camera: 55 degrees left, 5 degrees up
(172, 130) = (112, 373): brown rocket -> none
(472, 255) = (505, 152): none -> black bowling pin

# WHAT THE TASK ASKS
Each line above should be duplicated without any alteration.

# SOLUTION FOR THIS EXERCISE
camera: 55 degrees left, 5 degrees up
(172, 130) = (112, 373): brown rocket -> none
(472, 255) = (505, 152): none -> black bowling pin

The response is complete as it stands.